→ **The task**
Exact wording is needed for every line from the one holding "red flashlight: 7 -> 5" to the end of the records below; write those lines out and omit the pictures.

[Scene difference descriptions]

════════

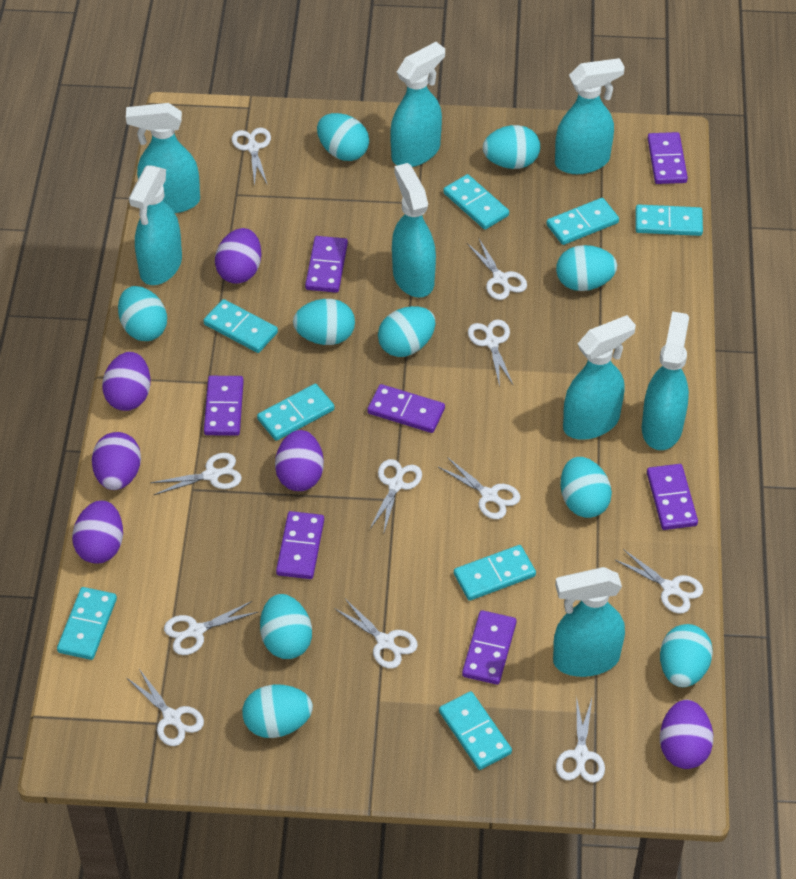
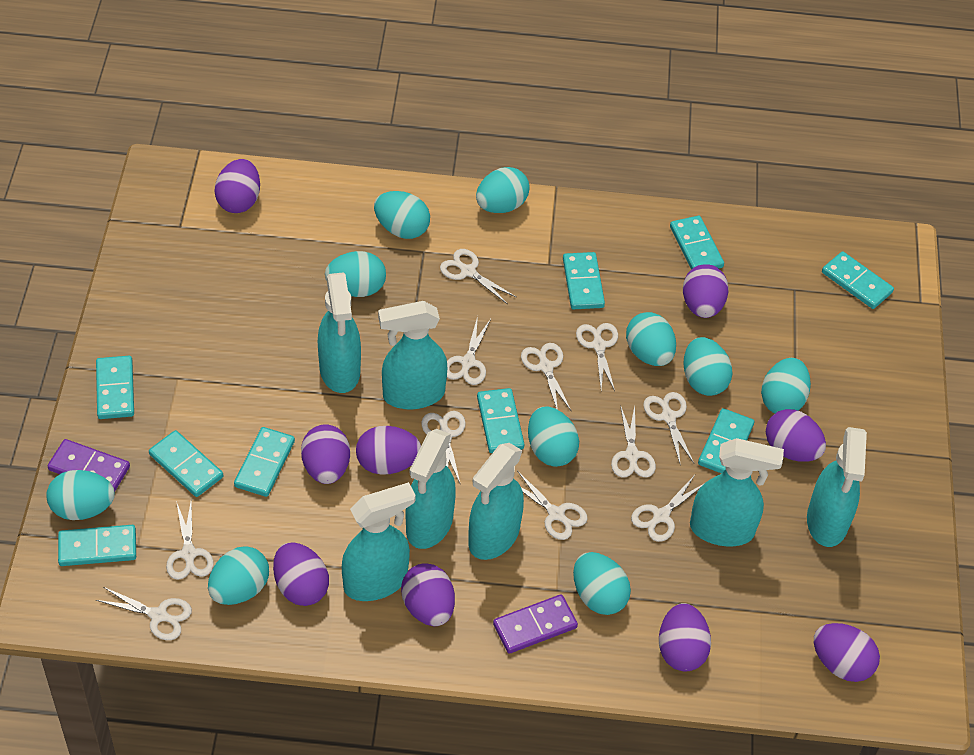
purple domino: 7 -> 2
purple egg: 6 -> 9
turquoise domino: 8 -> 9
turquoise spray bottle: 8 -> 7

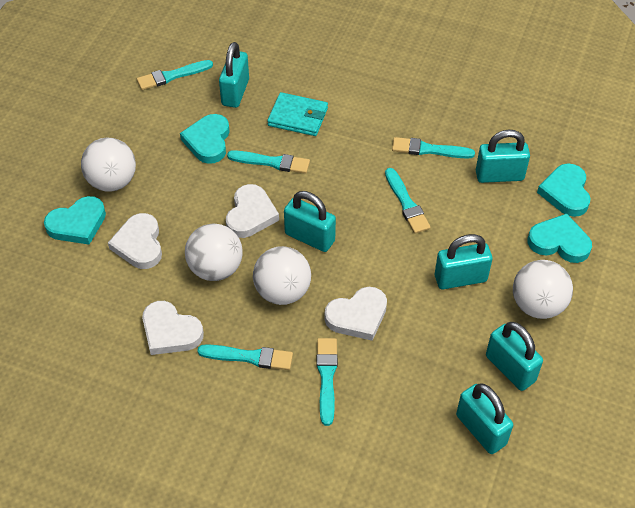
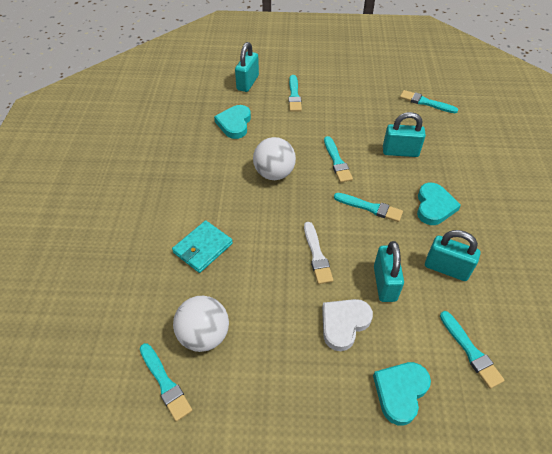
turquoise heart: 4 -> 3
turquoise padlock: 6 -> 4
white ball: 4 -> 2
white brush: 0 -> 1
white heart: 4 -> 1

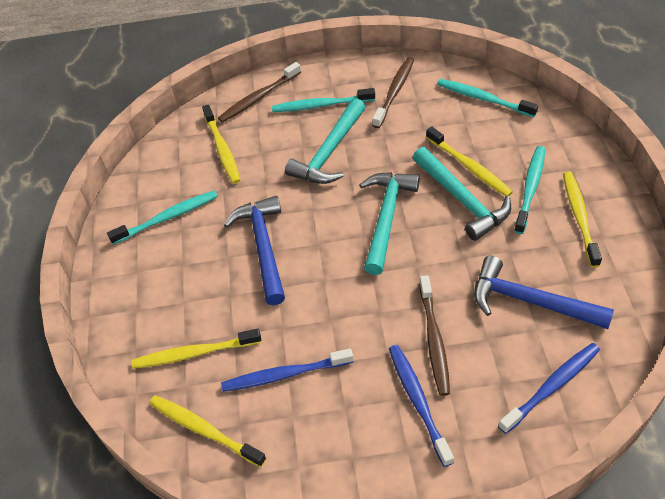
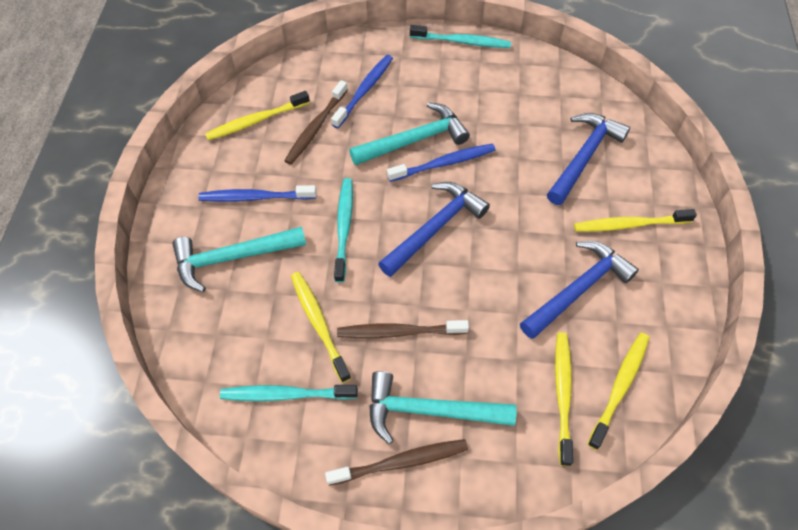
blue hammer: 2 -> 3
turquoise toothbrush: 4 -> 3

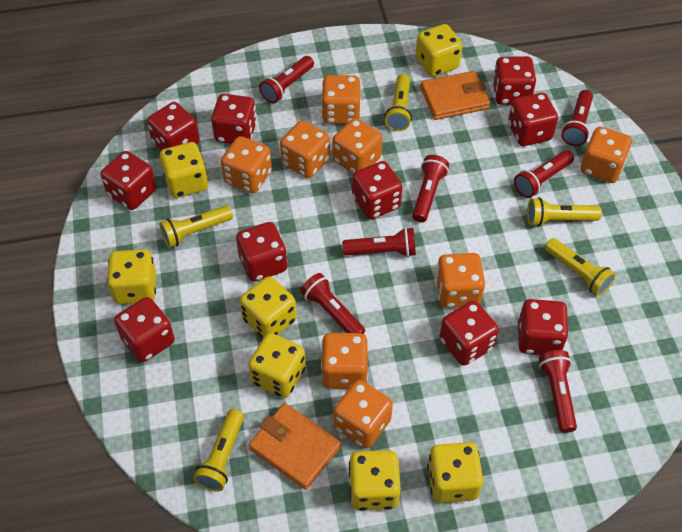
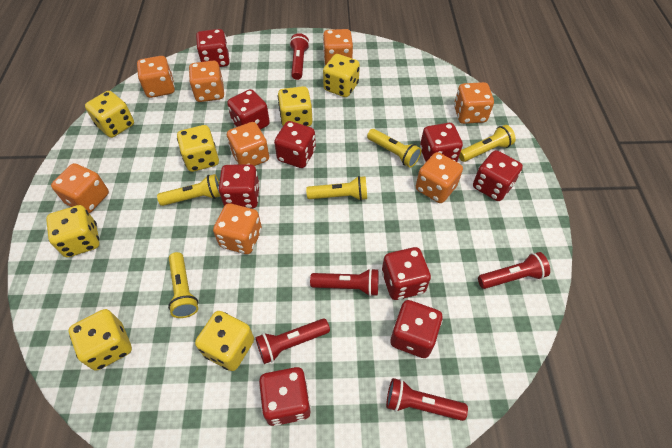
orange wallet: 2 -> 0
red dice: 10 -> 9
red flashlight: 7 -> 5

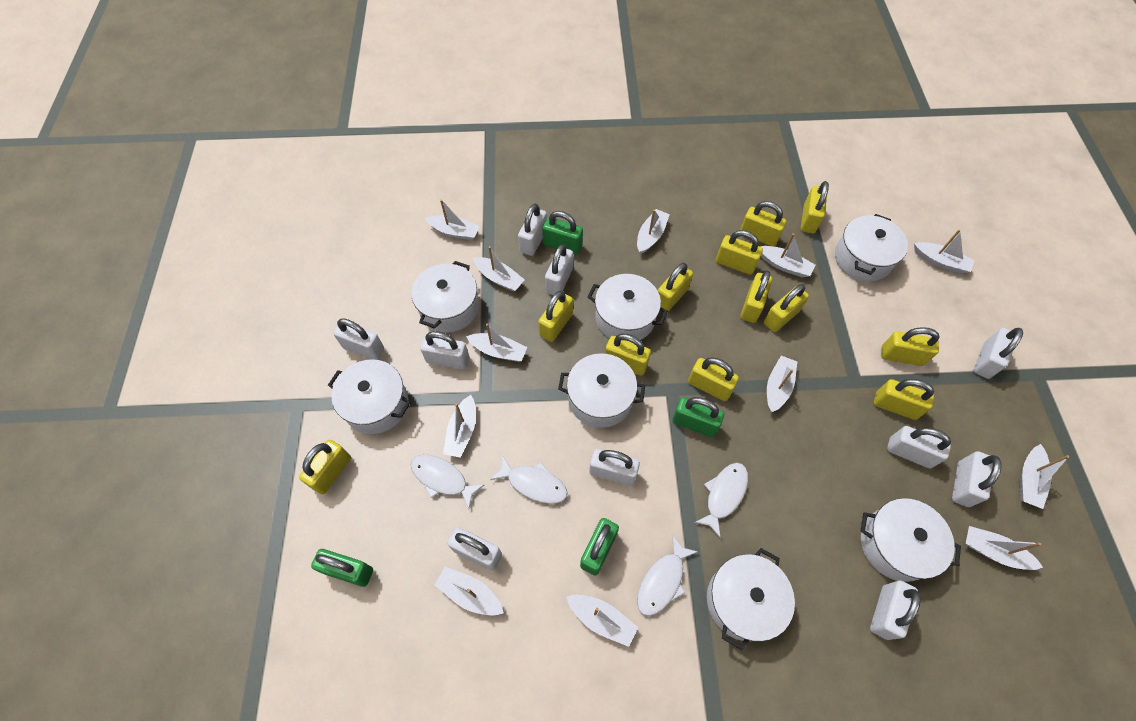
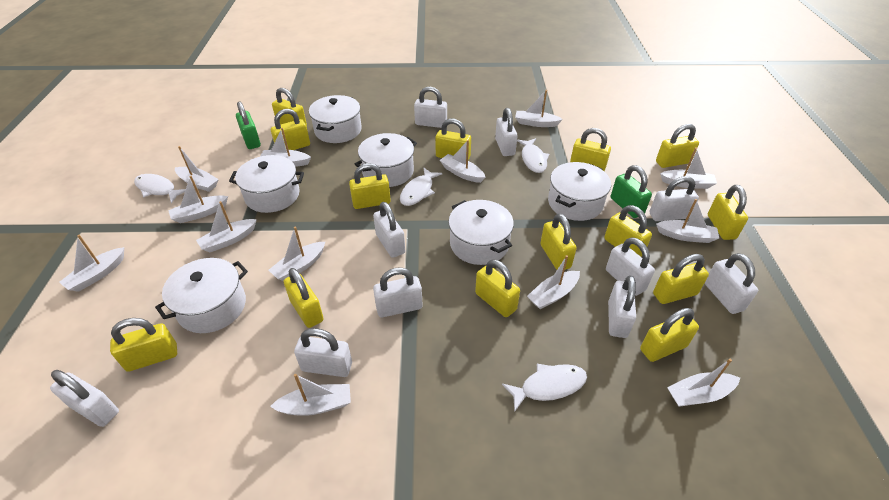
green padlock: 4 -> 2
white boat: 12 -> 13
white pot: 7 -> 6
yellow padlock: 12 -> 14

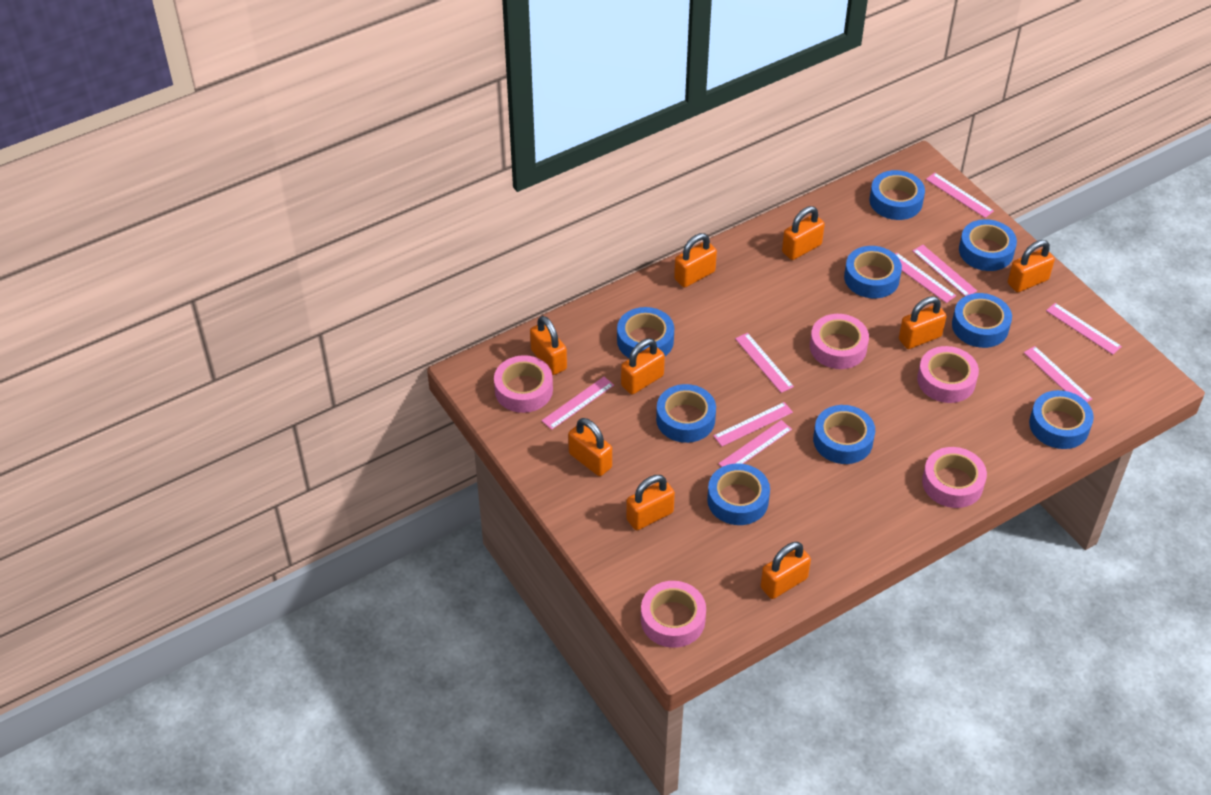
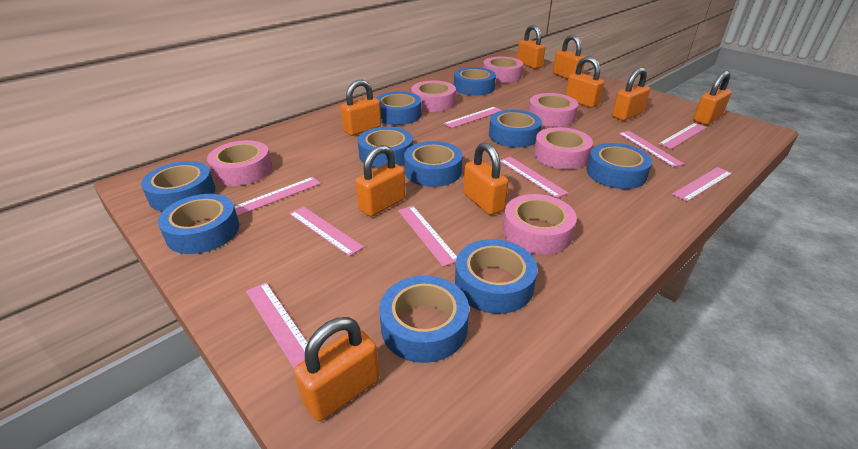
blue tape: 9 -> 10
pink tape: 5 -> 6

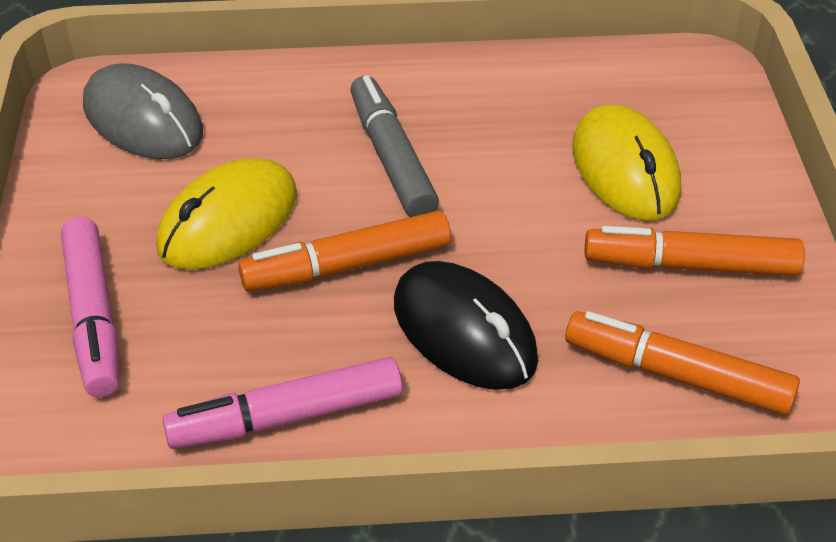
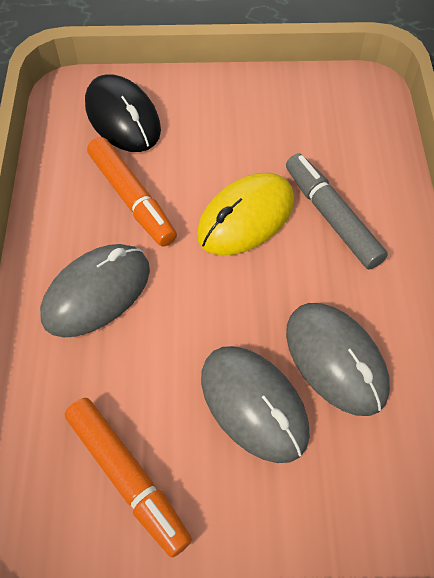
grey mouse: 1 -> 3
orange marker: 3 -> 2
pink marker: 2 -> 0
yellow mouse: 2 -> 1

════════

→ **Reply to the exercise**
red flashlight: 7 -> 5

green padlock: 4 -> 2
white boat: 12 -> 13
white pot: 7 -> 6
yellow padlock: 12 -> 14

blue tape: 9 -> 10
pink tape: 5 -> 6

grey mouse: 1 -> 3
orange marker: 3 -> 2
pink marker: 2 -> 0
yellow mouse: 2 -> 1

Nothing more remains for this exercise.